Please restate the records below verbatim, omitting every image they hold.

[PROVIDED RECORDS — start]

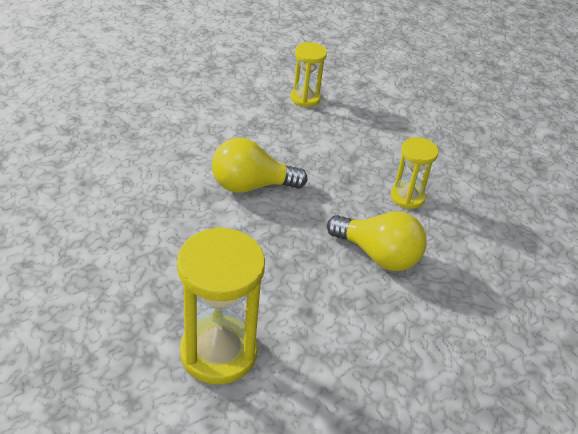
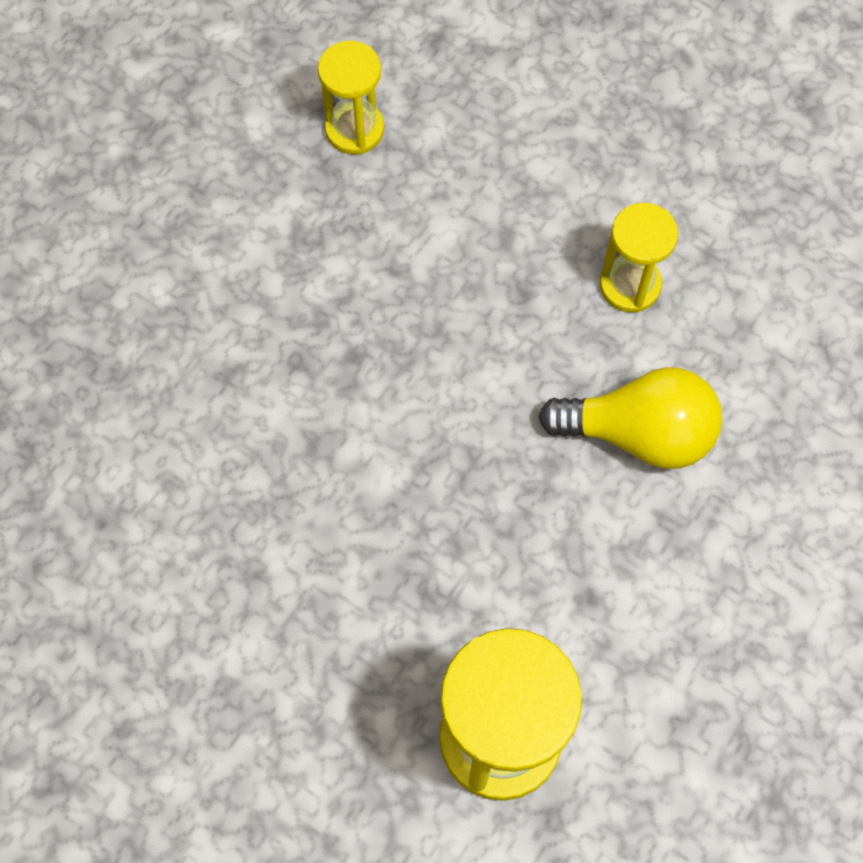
camera: 20 degrees left, 25 degrees up
(251, 185) = (372, 387): yellow light bulb -> none

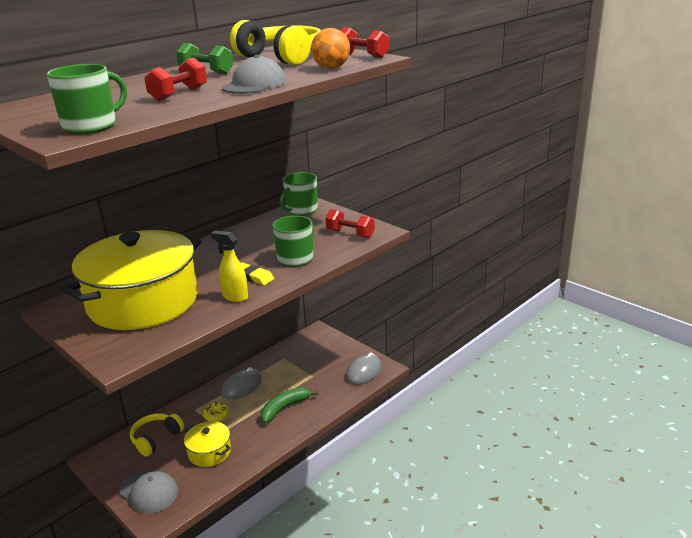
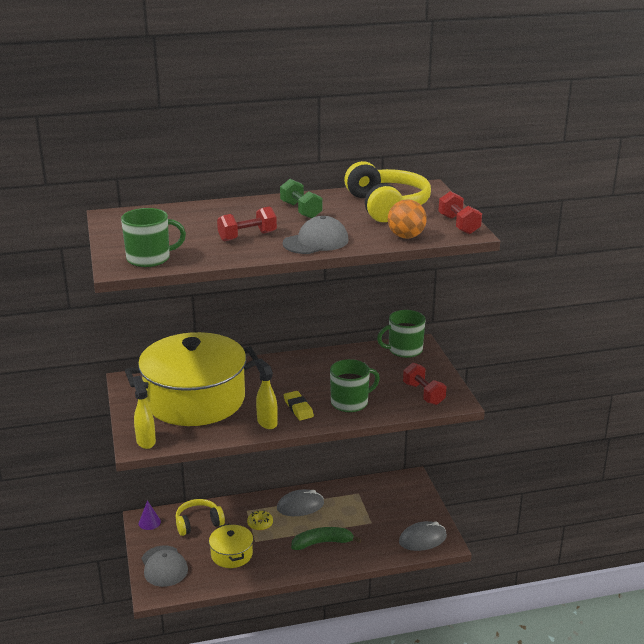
camera: 30 degrees right, 0 degrees up
(104, 458) = (149, 522): none -> purple cone
(122, 354) = (145, 441): none -> yellow spray bottle

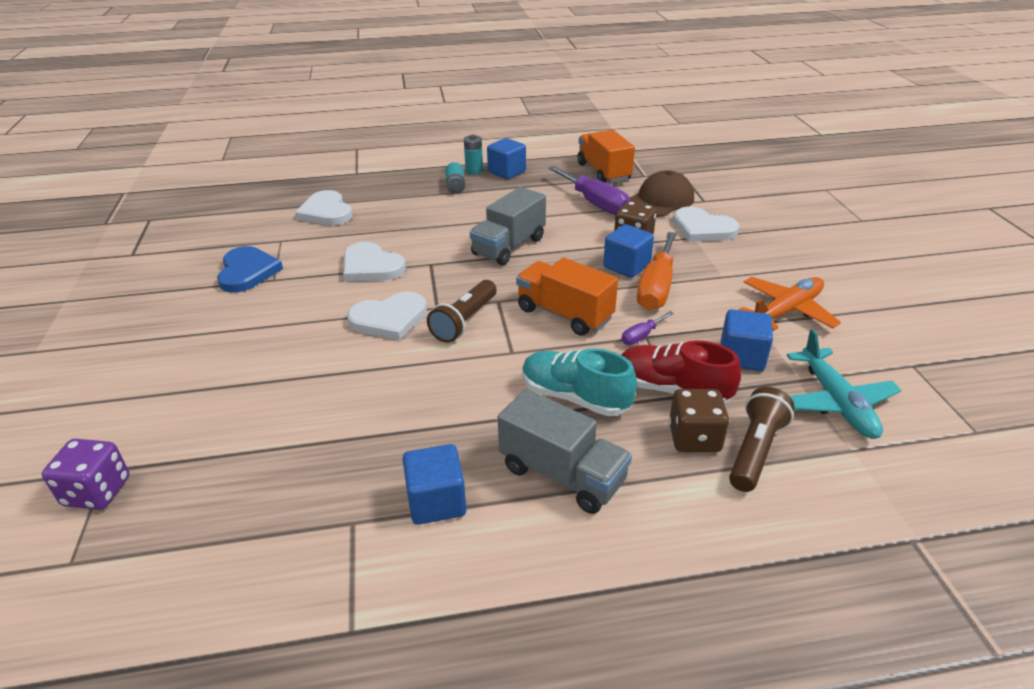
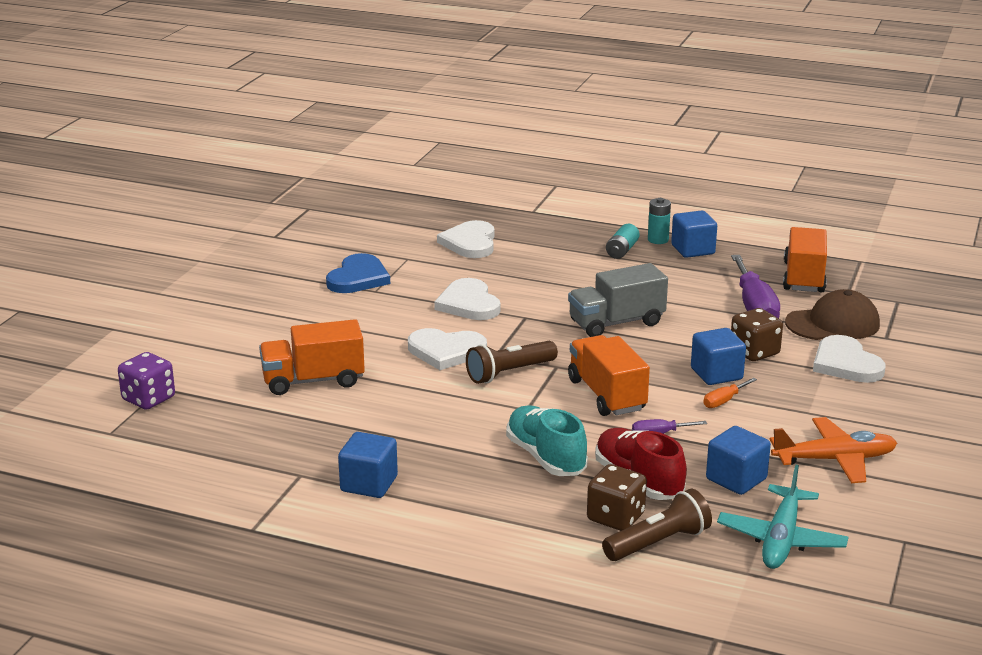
camera: 30 degrees right, 10 degrees down
(281, 396) = (313, 381): none -> orange truck
(562, 474) = (479, 501): grey truck -> none
(656, 288) = (724, 401): orange screwdriver -> orange screwdriver, size x0.47

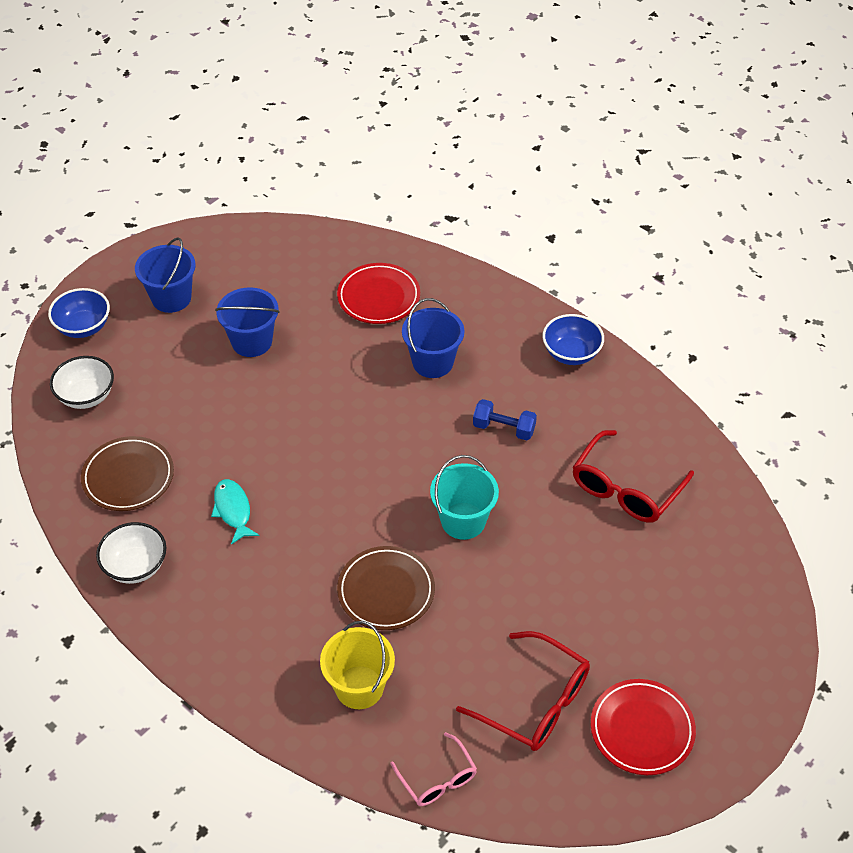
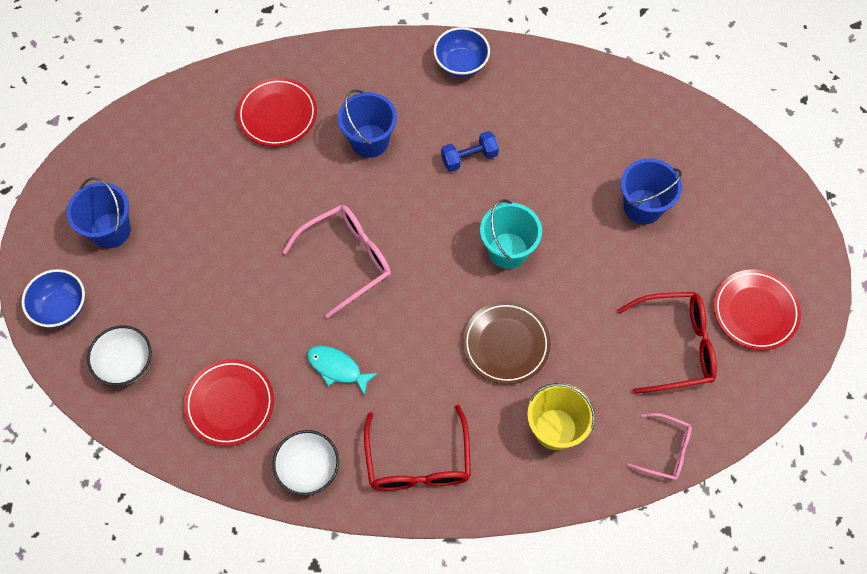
camera: 40 degrees left, 15 degrees up
(128, 477) = (230, 404): brown plate -> red plate
(252, 341) = (214, 221): blue bucket -> blue bucket (643, 206)
(324, 437) = (347, 259): none -> pink glasses
(625, 489) = (592, 144): red glasses -> red glasses (418, 462)

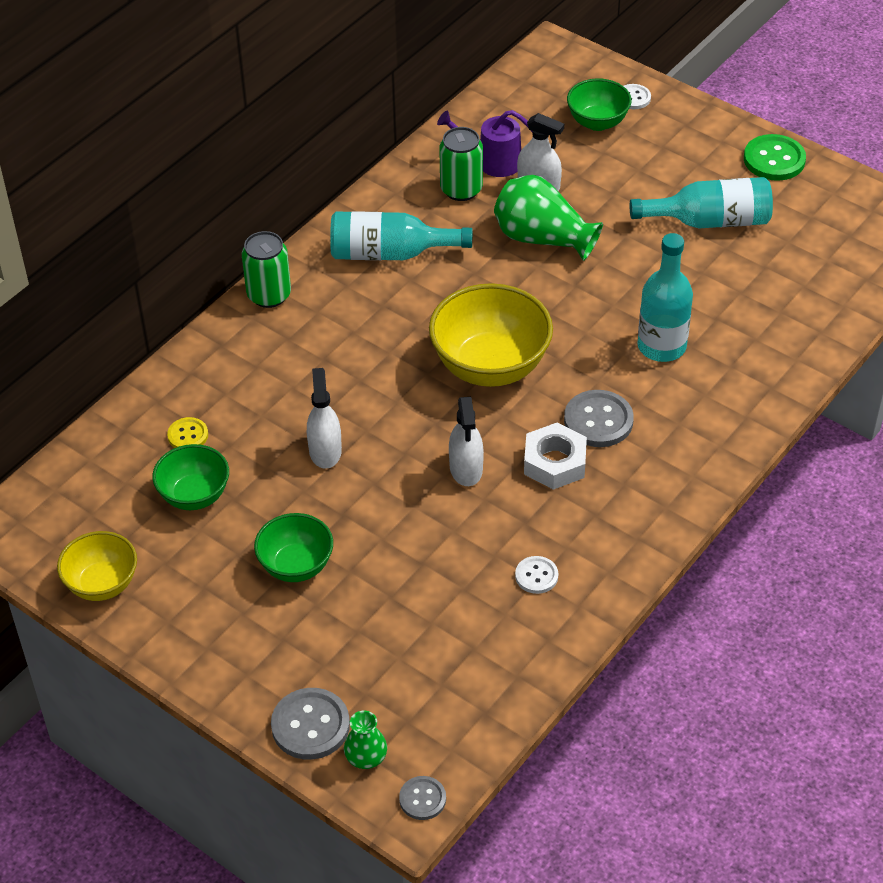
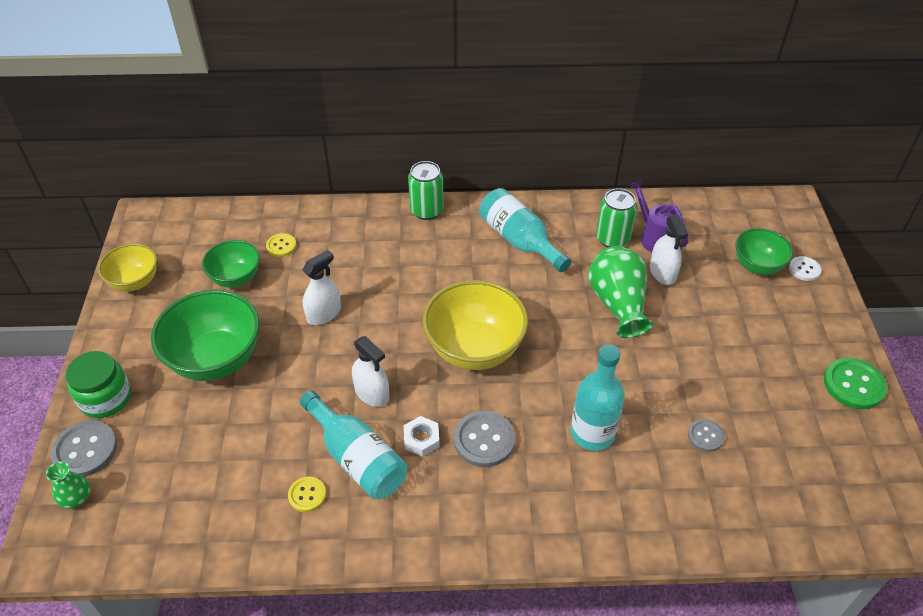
camera: 50 degrees right, 0 degrees up
(254, 680) = (105, 398): none -> green jar
(296, 566) = (216, 359): green bowl -> green bowl, size x1.69
(422, 799) = (56, 555): grey button -> grey button (705, 436)
(466, 468) = (372, 393): white spray bottle -> white spray bottle turned 90 degrees counterclockwise
(536, 576) = (307, 495): white button -> yellow button
(554, 462) = (421, 439): white nut -> white nut, size x0.66
(710, 221) = (745, 385): turquoise bottle -> turquoise bottle (357, 458)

[PROVIDED RECORDS — finish]

SOLUTION TO THIS PROBLEM
camera: 20 degrees left, 25 degrees up
(251, 185) = (372, 387): yellow light bulb -> none

camera: 30 degrees right, 0 degrees up
(104, 458) = (149, 522): none -> purple cone
(122, 354) = (145, 441): none -> yellow spray bottle

camera: 30 degrees right, 10 degrees down
(281, 396) = (313, 381): none -> orange truck
(562, 474) = (479, 501): grey truck -> none
(656, 288) = (724, 401): orange screwdriver -> orange screwdriver, size x0.47

camera: 40 degrees left, 15 degrees up
(128, 477) = (230, 404): brown plate -> red plate
(252, 341) = (214, 221): blue bucket -> blue bucket (643, 206)
(324, 437) = (347, 259): none -> pink glasses
(625, 489) = (592, 144): red glasses -> red glasses (418, 462)

camera: 50 degrees right, 0 degrees up
(254, 680) = (105, 398): none -> green jar
(296, 566) = (216, 359): green bowl -> green bowl, size x1.69
(422, 799) = (56, 555): grey button -> grey button (705, 436)
(466, 468) = (372, 393): white spray bottle -> white spray bottle turned 90 degrees counterclockwise
(536, 576) = (307, 495): white button -> yellow button
(554, 462) = (421, 439): white nut -> white nut, size x0.66
(710, 221) = (745, 385): turquoise bottle -> turquoise bottle (357, 458)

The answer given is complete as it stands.